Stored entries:
※ ※ ※

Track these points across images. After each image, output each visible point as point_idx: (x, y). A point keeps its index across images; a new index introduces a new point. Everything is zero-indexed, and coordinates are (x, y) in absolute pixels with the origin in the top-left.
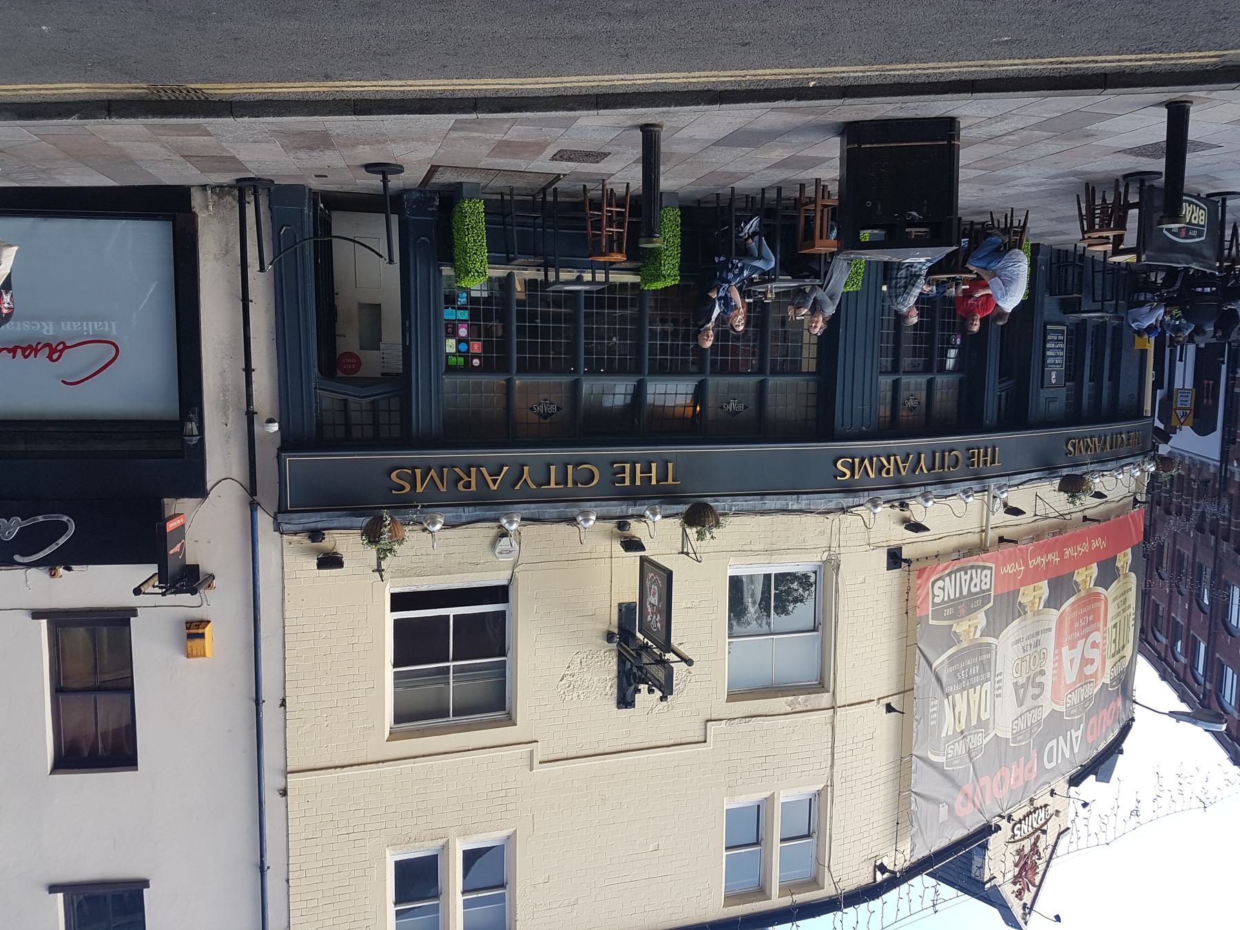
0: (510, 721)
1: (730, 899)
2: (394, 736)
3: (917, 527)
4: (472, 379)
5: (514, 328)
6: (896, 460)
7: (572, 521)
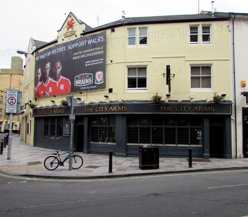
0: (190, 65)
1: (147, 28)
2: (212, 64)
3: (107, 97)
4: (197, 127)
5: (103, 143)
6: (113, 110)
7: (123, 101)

※ ※ ※

Instructions for the task >>
Reproduce every line of the entries above verbatim, leaving out the picture lines.

Answer to the problem >>
Track these points across images. After each image, output each visible point as point_idx: (x, y). A point keeps its index across images; a new index introduces a new point. Everything is zero-indexed, and coordinates are (x, y) in absolute pixels with the origin in the top-left.
0: (510, 721)
1: (730, 899)
2: (394, 736)
3: (917, 527)
4: (472, 379)
5: (514, 328)
6: (896, 460)
7: (572, 521)
0: (190, 65)
1: (147, 28)
2: (212, 64)
3: (107, 97)
4: (197, 127)
5: (103, 143)
6: (113, 110)
7: (123, 101)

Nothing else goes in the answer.